* **PROBLEM**: Omit the images and output every line of the data below exactly.

RECORD EXCERPTS Block Start

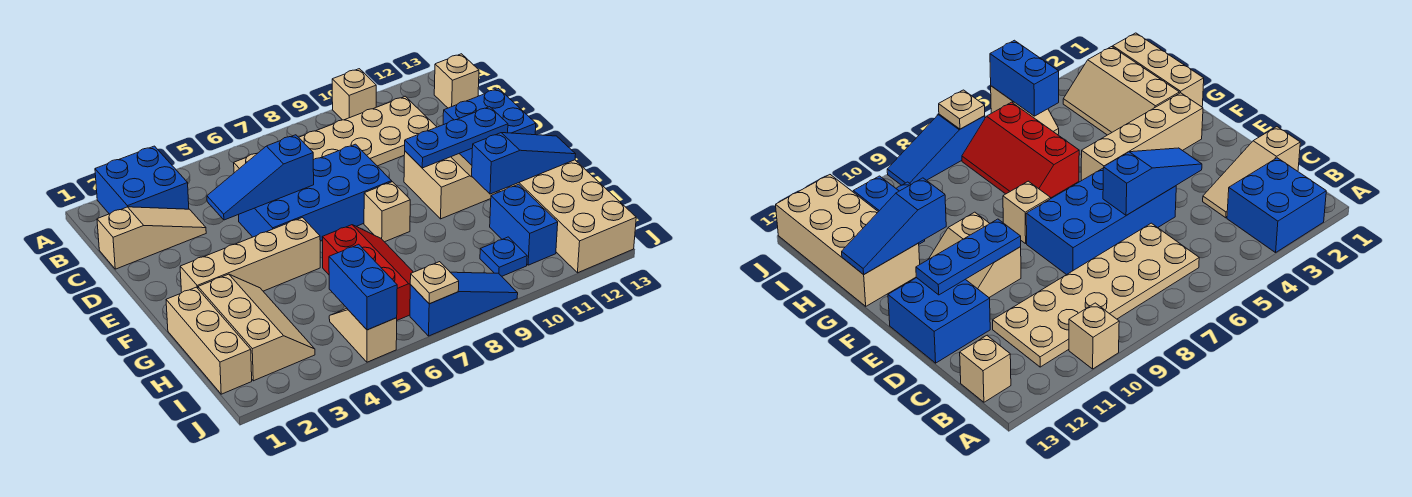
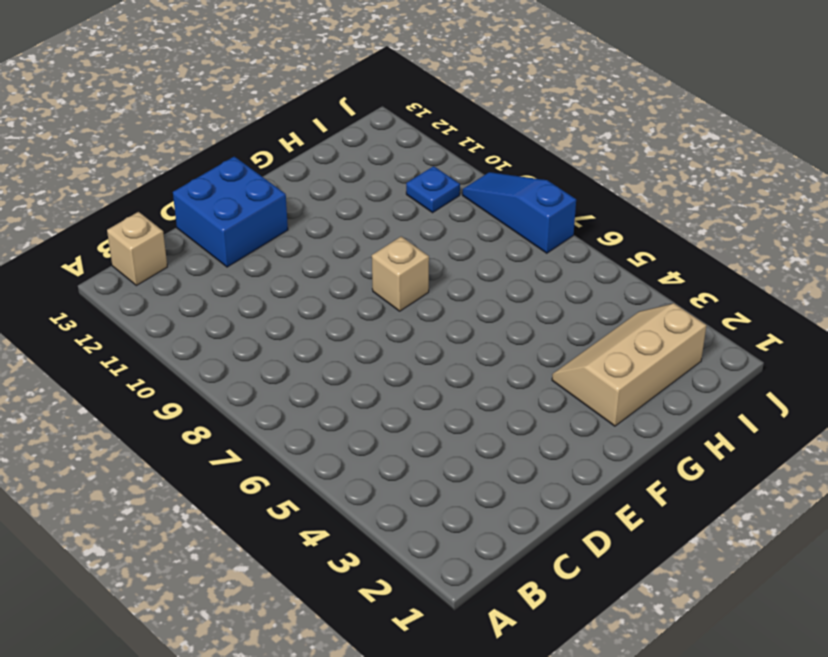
none -> blue brick A2:B3 level 1
none -> tan brick A10 level 1
none -> tan plate B6:C11 level 1

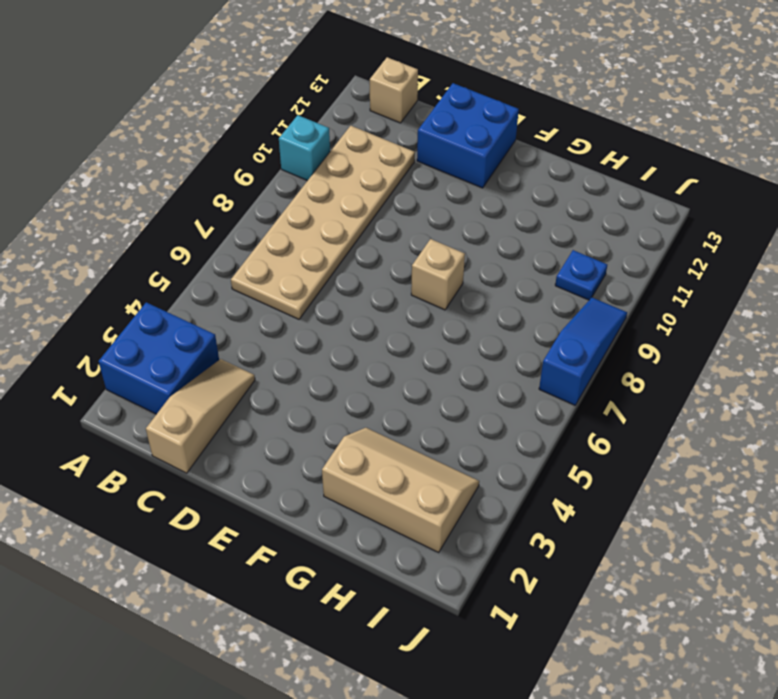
cyan brick A10 level 1 -> tan brick A10 level 1
none -> blue brick D5:E8 level 1
none -> tan slope E10:F11 level 1 top 10
none -> tan brick F2:F5 level 1

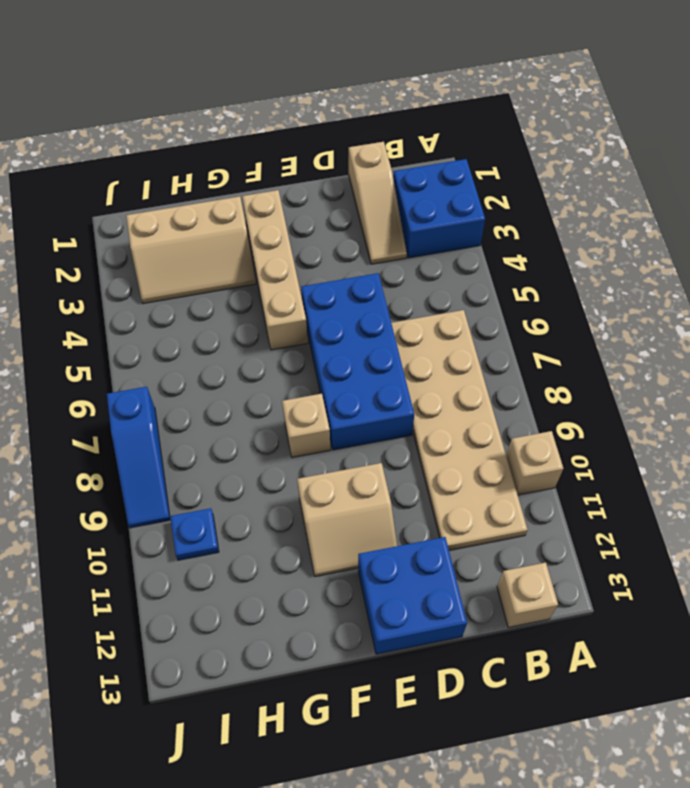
none -> tan brick G1:I1 level 1
none -> red slope G6:I7 level 1 top 6
none -> tan brick G12:J13 level 1

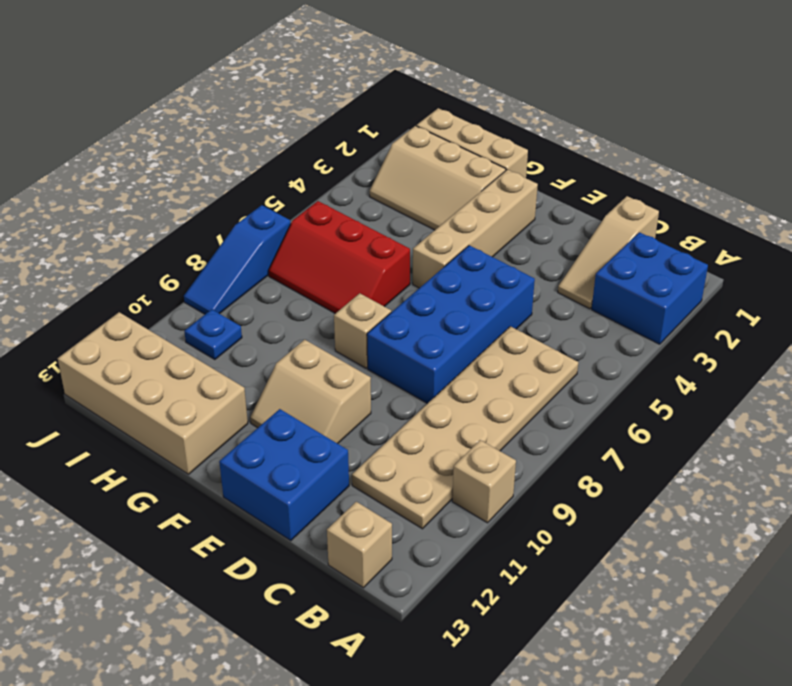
none -> blue brick H11:I11 level 1
none -> tan slope I5:J5 level 1 top J
none -> blue slope D4:D6 level 2 top 6

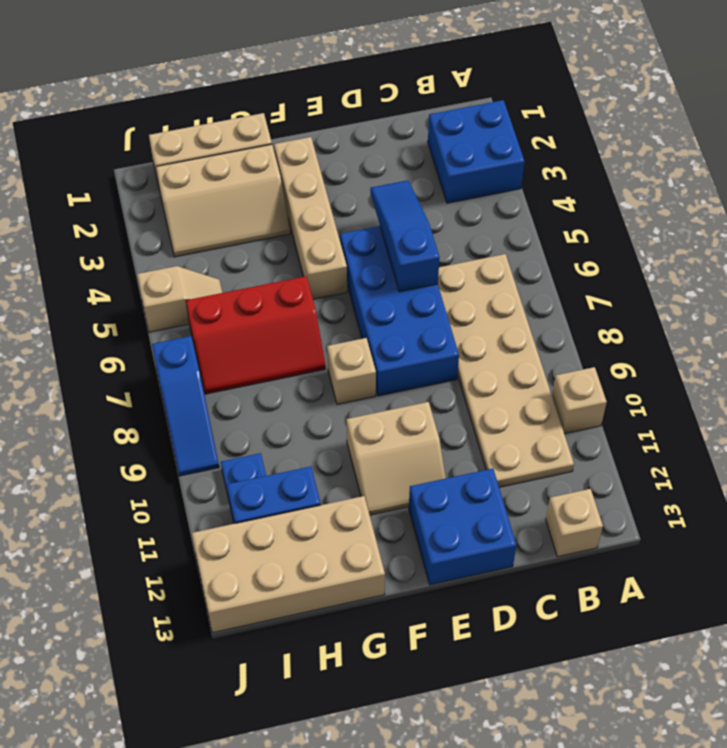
none -> tan slope C1:C3 level 1 top 1
none -> blue plate E10:E12 level 2
none -> blue slope G11:G13 level 2 top 11

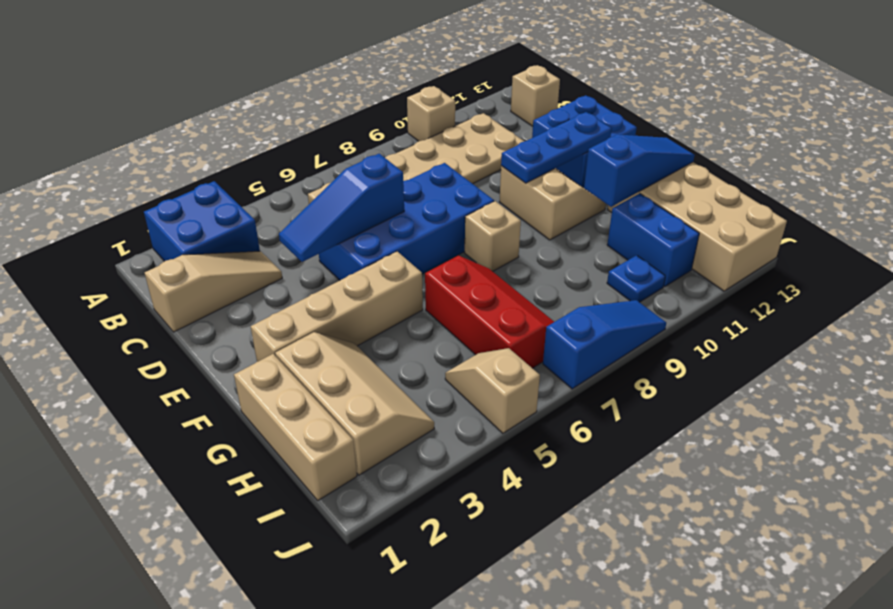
none -> blue brick I5:J5 level 2
none -> tan plate J7 level 2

RECORD EXCERPTS Block End

* **REPLY**:
none -> blue brick A2:B3 level 1
none -> tan brick A10 level 1
none -> tan plate B6:C11 level 1

cyan brick A10 level 1 -> tan brick A10 level 1
none -> blue brick D5:E8 level 1
none -> tan slope E10:F11 level 1 top 10
none -> tan brick F2:F5 level 1

none -> tan brick G1:I1 level 1
none -> red slope G6:I7 level 1 top 6
none -> tan brick G12:J13 level 1

none -> blue brick H11:I11 level 1
none -> tan slope I5:J5 level 1 top J
none -> blue slope D4:D6 level 2 top 6

none -> tan slope C1:C3 level 1 top 1
none -> blue plate E10:E12 level 2
none -> blue slope G11:G13 level 2 top 11

none -> blue brick I5:J5 level 2
none -> tan plate J7 level 2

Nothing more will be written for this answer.